Instruction:
Pull out every line of the listing that contains the string "instrumentName", matching case exactly, and copy each one as it appears.

(Records from a dataset)
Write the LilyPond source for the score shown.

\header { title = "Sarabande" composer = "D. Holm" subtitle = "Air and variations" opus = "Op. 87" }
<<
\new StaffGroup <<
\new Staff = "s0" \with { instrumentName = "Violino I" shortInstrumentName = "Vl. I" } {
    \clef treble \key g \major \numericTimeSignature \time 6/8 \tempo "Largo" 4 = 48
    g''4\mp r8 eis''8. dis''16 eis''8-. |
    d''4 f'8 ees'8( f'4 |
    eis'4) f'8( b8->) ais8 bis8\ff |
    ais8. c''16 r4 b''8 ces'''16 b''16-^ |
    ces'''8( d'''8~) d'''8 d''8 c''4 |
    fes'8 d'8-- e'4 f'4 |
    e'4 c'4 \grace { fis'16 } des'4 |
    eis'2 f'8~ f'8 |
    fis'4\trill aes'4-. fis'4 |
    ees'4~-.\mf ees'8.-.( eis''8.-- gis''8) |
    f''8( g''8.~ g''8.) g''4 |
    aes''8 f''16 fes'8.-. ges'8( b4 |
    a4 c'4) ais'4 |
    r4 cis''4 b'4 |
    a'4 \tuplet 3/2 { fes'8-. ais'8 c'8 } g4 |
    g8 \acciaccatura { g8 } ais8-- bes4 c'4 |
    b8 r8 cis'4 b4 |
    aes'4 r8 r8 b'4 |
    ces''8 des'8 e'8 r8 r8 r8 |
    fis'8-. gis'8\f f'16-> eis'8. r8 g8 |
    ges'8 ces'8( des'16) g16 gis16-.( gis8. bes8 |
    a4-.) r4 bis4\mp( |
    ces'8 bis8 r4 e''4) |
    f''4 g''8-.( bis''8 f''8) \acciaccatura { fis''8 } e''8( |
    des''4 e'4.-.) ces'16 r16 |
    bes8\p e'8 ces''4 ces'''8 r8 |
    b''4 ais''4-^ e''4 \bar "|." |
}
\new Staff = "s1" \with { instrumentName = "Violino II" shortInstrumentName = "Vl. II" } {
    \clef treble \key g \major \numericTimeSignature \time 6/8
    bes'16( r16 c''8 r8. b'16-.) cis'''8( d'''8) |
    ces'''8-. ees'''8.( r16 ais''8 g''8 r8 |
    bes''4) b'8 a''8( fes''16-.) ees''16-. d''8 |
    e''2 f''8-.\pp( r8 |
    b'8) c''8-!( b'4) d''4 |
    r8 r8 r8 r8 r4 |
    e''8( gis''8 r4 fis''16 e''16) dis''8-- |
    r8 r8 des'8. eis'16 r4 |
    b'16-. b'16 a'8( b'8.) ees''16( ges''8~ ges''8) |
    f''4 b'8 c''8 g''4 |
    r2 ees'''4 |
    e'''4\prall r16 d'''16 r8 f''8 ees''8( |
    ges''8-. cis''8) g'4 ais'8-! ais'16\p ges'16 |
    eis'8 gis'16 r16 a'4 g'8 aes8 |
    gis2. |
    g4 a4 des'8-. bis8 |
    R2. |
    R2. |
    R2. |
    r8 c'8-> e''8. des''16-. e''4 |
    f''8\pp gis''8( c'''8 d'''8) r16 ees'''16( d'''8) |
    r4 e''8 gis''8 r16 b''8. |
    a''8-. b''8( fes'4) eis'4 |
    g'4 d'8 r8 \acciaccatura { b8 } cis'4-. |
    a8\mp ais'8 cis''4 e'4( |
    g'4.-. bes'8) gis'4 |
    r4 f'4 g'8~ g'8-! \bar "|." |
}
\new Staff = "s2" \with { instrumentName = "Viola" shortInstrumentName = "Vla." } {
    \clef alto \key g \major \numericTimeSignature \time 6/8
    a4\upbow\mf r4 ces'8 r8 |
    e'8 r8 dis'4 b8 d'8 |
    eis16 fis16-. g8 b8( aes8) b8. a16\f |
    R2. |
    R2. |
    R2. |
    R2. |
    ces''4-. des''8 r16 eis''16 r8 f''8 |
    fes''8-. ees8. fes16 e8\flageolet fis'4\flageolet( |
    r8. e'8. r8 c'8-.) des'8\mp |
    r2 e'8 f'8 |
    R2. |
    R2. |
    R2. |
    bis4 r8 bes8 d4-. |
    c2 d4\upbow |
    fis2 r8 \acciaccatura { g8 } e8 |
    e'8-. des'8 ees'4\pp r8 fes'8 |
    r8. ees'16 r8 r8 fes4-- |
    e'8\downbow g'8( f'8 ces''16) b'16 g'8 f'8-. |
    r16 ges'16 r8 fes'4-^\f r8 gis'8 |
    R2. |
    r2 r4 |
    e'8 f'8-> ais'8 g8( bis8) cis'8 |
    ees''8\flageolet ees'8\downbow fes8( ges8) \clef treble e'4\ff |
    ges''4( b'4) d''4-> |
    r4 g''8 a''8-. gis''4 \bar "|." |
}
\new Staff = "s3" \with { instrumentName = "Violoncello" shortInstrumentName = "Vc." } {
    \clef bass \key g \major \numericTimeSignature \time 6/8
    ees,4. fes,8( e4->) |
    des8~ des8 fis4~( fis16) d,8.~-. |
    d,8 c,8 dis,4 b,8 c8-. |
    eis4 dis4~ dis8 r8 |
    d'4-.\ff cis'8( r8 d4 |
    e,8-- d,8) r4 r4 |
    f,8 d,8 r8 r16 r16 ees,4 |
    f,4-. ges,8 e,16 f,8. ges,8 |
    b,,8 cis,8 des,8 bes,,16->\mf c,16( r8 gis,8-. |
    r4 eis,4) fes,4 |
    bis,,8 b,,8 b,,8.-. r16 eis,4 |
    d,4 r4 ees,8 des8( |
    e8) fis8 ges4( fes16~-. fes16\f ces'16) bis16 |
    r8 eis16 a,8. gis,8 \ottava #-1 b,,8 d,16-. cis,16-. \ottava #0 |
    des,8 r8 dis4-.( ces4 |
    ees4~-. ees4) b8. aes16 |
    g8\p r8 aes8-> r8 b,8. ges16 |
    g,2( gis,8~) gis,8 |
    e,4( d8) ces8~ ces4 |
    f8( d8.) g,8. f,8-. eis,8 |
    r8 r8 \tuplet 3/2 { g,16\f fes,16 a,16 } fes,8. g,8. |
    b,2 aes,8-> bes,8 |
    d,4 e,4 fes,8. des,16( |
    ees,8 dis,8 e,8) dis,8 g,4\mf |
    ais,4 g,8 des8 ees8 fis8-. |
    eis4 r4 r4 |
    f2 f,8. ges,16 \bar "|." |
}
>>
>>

Reply:
\new Staff = "s0" \with { instrumentName = "Violino I" shortInstrumentName = "Vl. I" } {
\new Staff = "s1" \with { instrumentName = "Violino II" shortInstrumentName = "Vl. II" } {
\new Staff = "s2" \with { instrumentName = "Viola" shortInstrumentName = "Vla." } {
\new Staff = "s3" \with { instrumentName = "Violoncello" shortInstrumentName = "Vc." } {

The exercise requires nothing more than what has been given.